Print each record that follows exactly, leaving the pictures behind.

####################

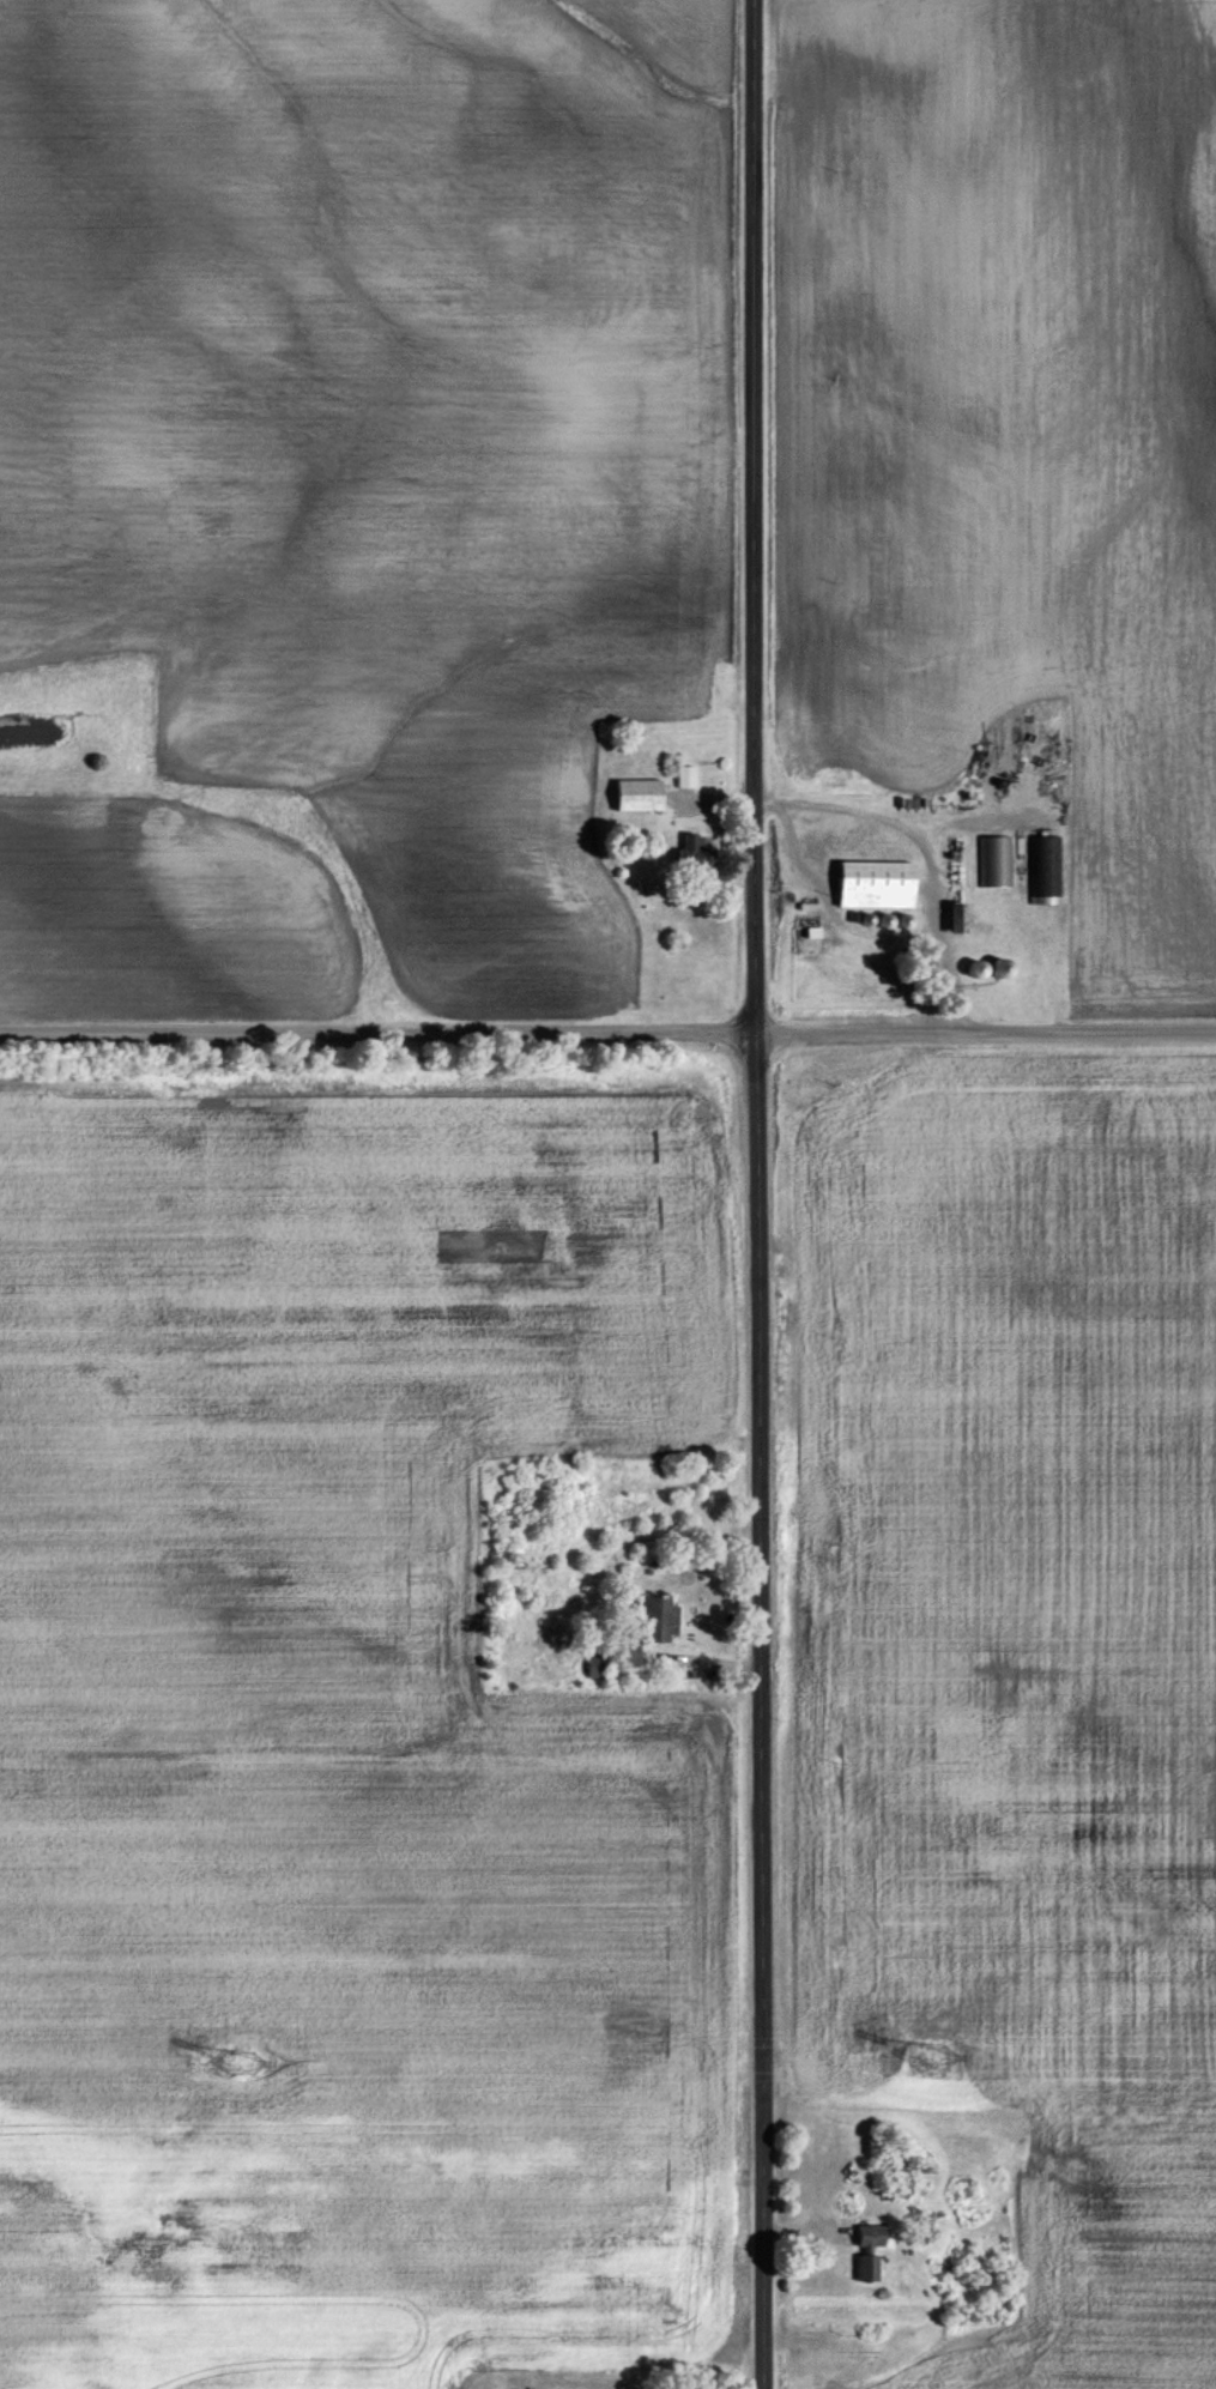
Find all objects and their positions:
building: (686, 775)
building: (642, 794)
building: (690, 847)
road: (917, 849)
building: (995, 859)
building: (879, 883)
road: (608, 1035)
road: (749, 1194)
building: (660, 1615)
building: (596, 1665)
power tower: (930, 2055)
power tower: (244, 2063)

####################

Task answer:
Find all objects and their positions:
building: (686, 775)
building: (642, 794)
building: (690, 847)
road: (917, 849)
building: (995, 859)
building: (879, 883)
road: (608, 1035)
road: (749, 1194)
building: (660, 1615)
building: (596, 1665)
power tower: (930, 2055)
power tower: (244, 2063)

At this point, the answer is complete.